Data for the task: Begin

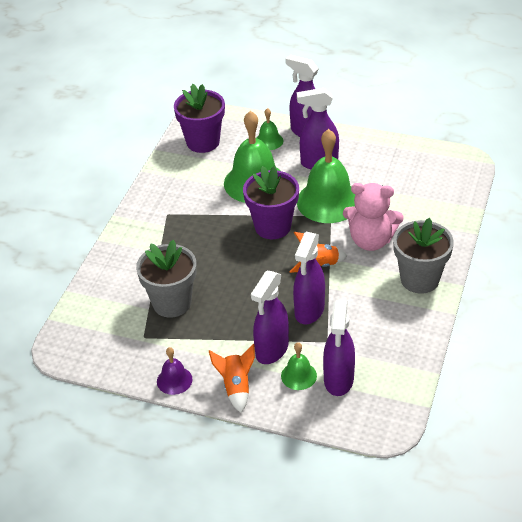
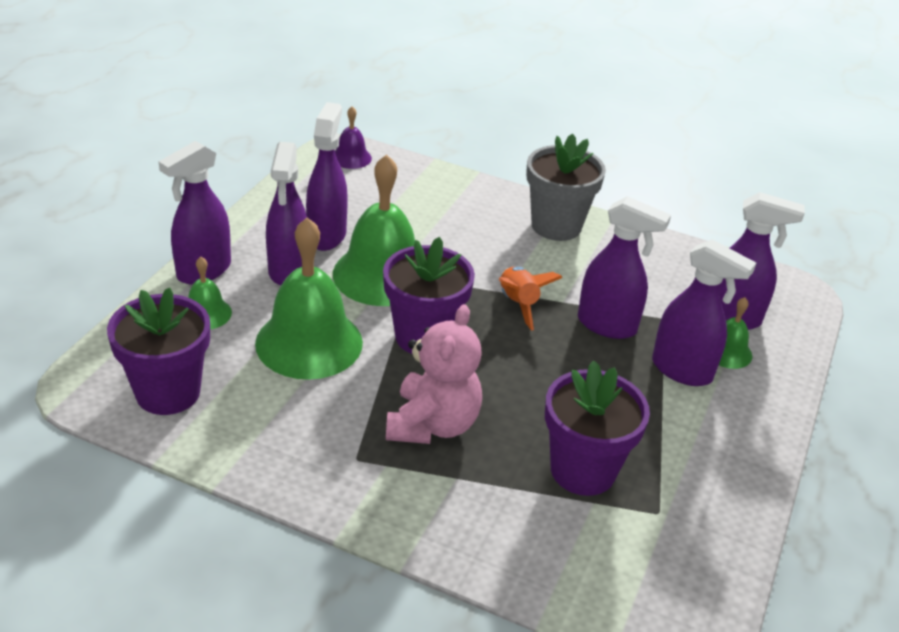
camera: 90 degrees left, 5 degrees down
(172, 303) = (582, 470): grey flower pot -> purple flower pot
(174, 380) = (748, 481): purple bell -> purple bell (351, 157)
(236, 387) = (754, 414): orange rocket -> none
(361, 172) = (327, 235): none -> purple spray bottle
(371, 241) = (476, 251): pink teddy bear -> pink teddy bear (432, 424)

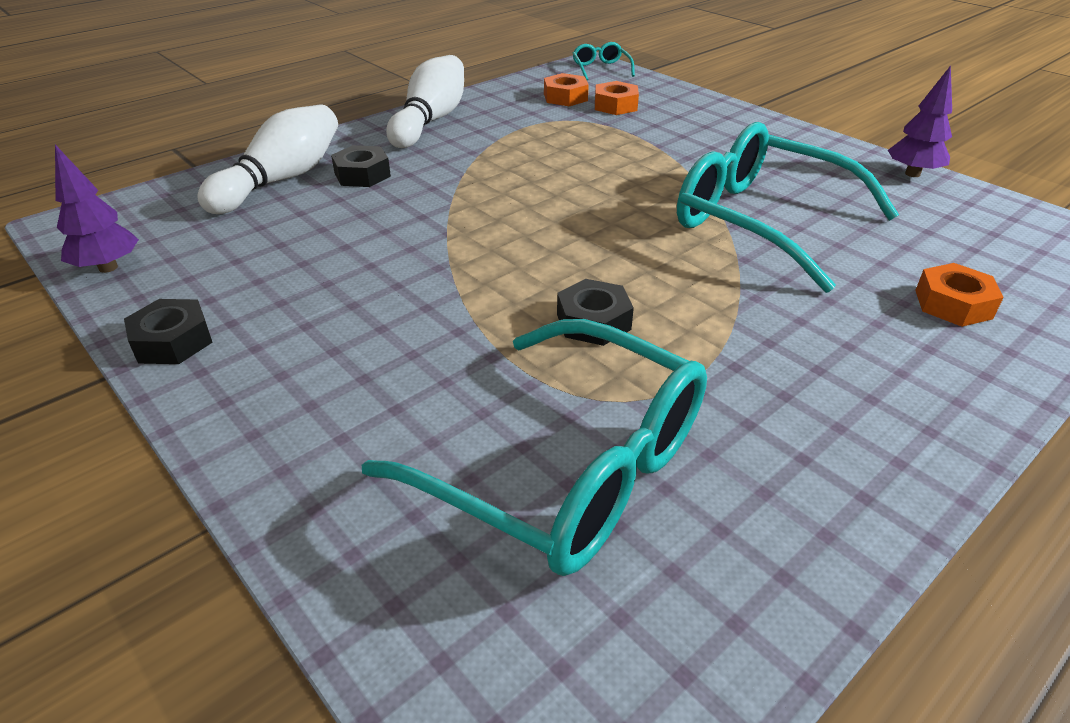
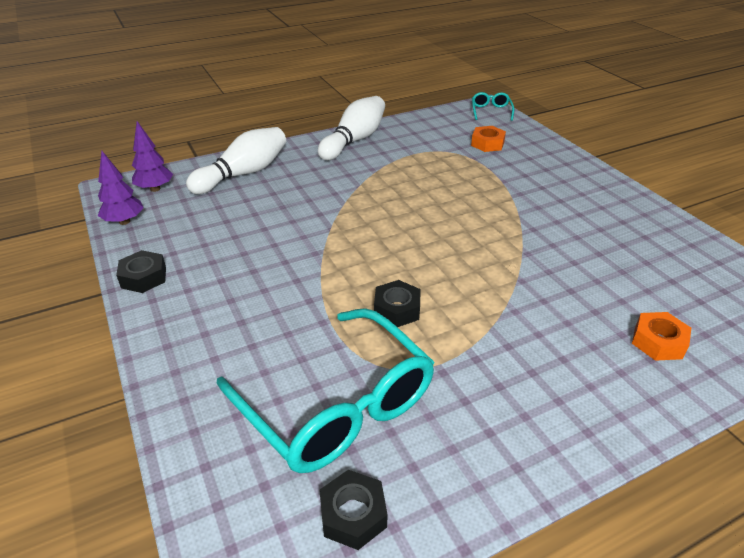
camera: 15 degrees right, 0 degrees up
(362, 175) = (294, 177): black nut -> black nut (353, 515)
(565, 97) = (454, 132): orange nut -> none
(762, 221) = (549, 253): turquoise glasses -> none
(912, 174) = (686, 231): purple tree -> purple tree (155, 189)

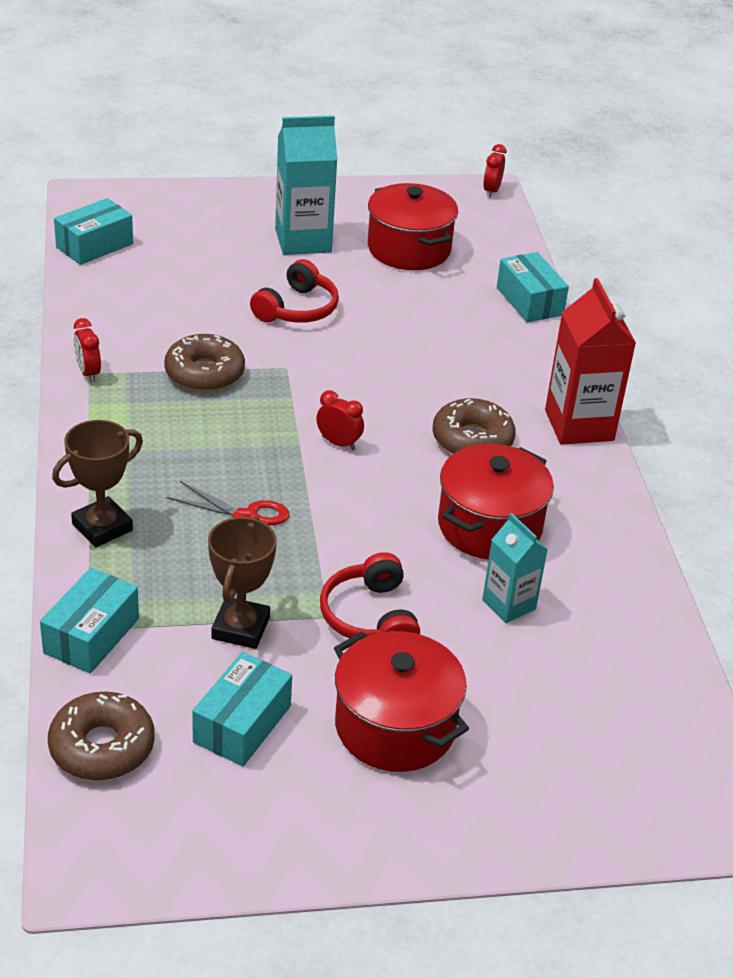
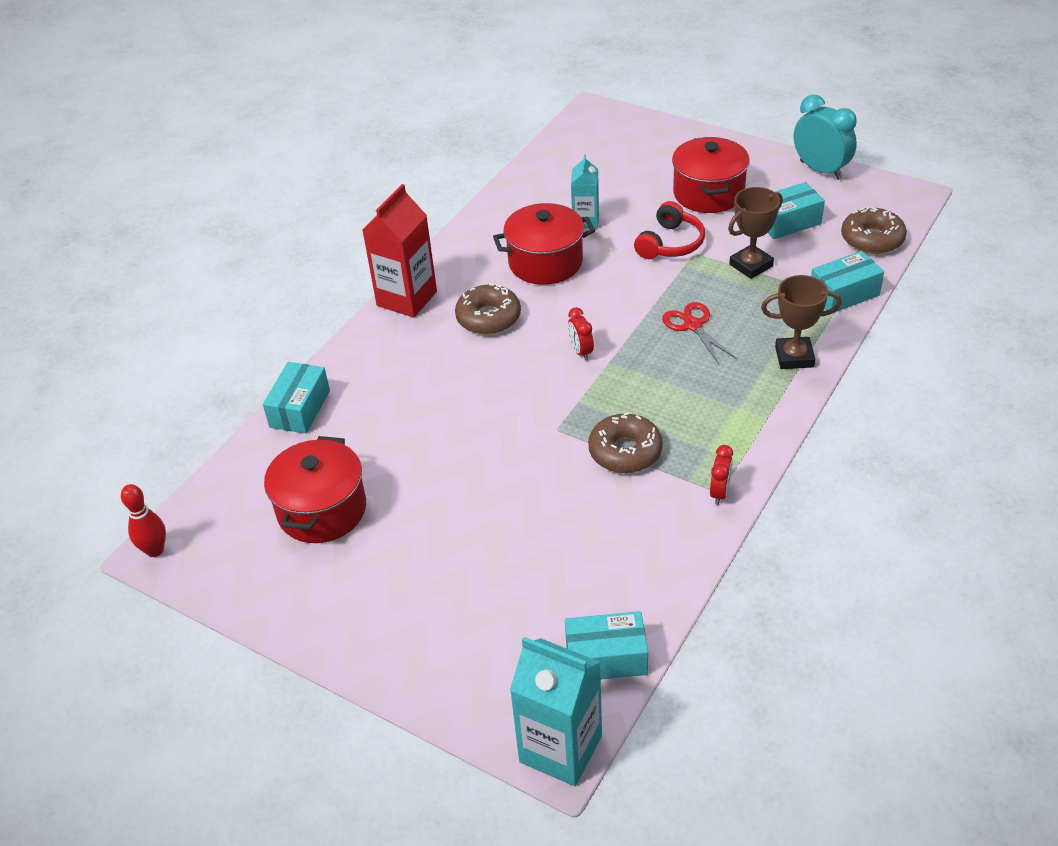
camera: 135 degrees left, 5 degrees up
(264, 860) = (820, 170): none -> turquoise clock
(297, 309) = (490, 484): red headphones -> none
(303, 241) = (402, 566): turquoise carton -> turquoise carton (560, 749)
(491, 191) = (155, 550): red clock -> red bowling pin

Data for the task: End
Data for the task: Begin

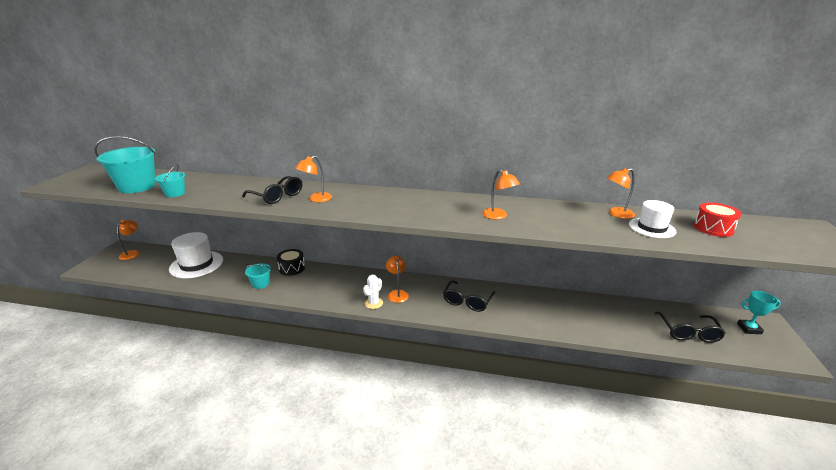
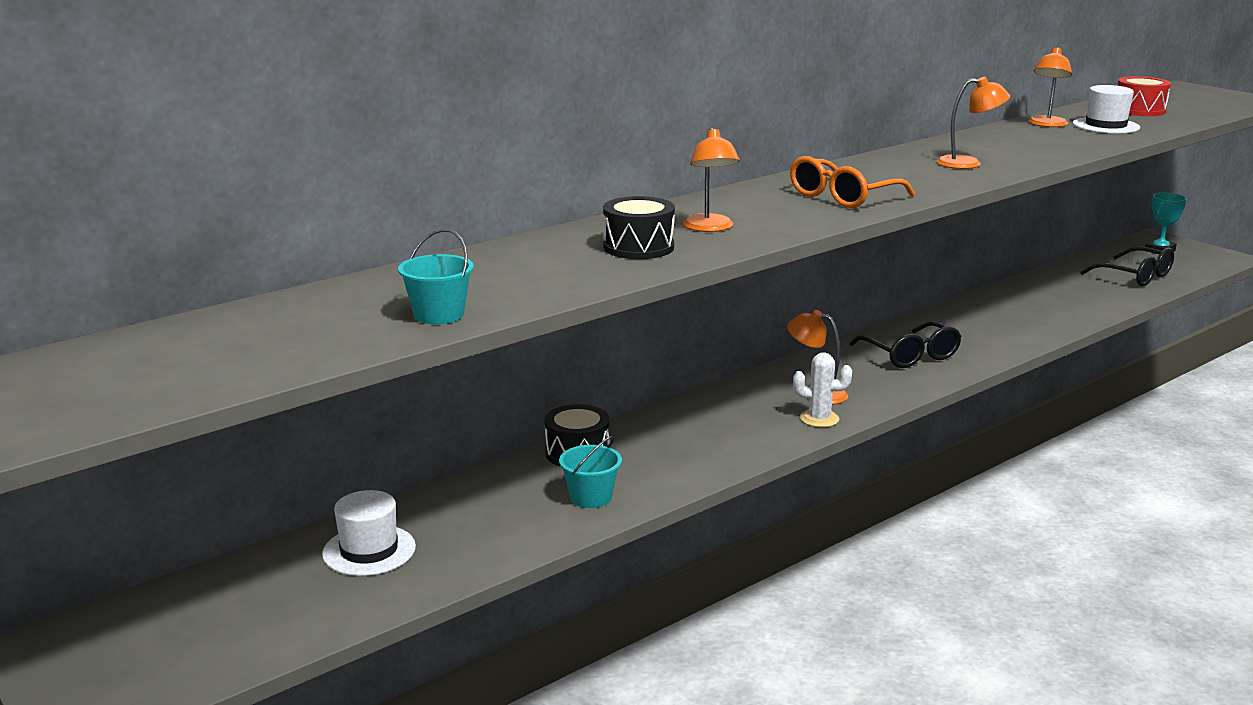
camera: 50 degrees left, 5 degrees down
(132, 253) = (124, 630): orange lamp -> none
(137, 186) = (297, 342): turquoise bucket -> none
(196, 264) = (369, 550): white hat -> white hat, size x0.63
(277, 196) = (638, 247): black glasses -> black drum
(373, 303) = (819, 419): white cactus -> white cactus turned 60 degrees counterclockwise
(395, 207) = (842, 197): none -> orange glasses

Data for the task: End

▸ **Work item**:
Set down again, exactly, every line above from the one with "(565, 97) = (454, 132): orange nut -> none" down to the one with "(491, 191) = (155, 550): red", both ends included. No pictures, and nothing else.

▸ **Output of the exercise**:
(565, 97) = (454, 132): orange nut -> none
(762, 221) = (549, 253): turquoise glasses -> none
(912, 174) = (686, 231): purple tree -> purple tree (155, 189)

camera: 135 degrees left, 5 degrees up
(264, 860) = (820, 170): none -> turquoise clock
(297, 309) = (490, 484): red headphones -> none
(303, 241) = (402, 566): turquoise carton -> turquoise carton (560, 749)
(491, 191) = (155, 550): red clock -> red bowling pin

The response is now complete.